(Source data)
_ _ _ _

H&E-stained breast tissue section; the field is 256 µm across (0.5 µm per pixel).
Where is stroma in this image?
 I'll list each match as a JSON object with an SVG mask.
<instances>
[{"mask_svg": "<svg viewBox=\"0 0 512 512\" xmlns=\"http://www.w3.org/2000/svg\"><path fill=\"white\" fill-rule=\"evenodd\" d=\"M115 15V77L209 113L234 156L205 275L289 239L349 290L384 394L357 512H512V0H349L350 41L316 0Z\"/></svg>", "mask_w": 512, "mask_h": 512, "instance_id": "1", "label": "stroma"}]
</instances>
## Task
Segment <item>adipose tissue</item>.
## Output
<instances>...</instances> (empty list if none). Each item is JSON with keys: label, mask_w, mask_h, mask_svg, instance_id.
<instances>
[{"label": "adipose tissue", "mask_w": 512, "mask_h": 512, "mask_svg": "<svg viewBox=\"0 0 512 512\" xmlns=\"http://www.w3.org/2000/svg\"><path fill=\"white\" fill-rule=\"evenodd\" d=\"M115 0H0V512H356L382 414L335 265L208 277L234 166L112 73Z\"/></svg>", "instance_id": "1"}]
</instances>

_ _ _ _

## WHAT YOU SHOULD DO:
Transcribe every entry exactly, omitting nothing.

## EXERCISE OUTPUT:
H&E-stained breast tissue section; the field is 256 µm across (0.5 µm per pixel).
Where is stroma in this image?
 I'll list each match as a JSON object with an SVG mask.
<instances>
[{"mask_svg": "<svg viewBox=\"0 0 512 512\" xmlns=\"http://www.w3.org/2000/svg\"><path fill=\"white\" fill-rule=\"evenodd\" d=\"M115 15V77L209 113L234 156L205 275L289 239L349 290L384 394L357 512H512V0H349L350 41L316 0Z\"/></svg>", "mask_w": 512, "mask_h": 512, "instance_id": "1", "label": "stroma"}]
</instances>
## Task
Segment <item>adipose tissue</item>.
## Output
<instances>...</instances> (empty list if none). Each item is JSON with keys: label, mask_w, mask_h, mask_svg, instance_id.
<instances>
[{"label": "adipose tissue", "mask_w": 512, "mask_h": 512, "mask_svg": "<svg viewBox=\"0 0 512 512\" xmlns=\"http://www.w3.org/2000/svg\"><path fill=\"white\" fill-rule=\"evenodd\" d=\"M115 0H0V512H356L382 414L335 265L208 277L234 166L112 73Z\"/></svg>", "instance_id": "1"}]
</instances>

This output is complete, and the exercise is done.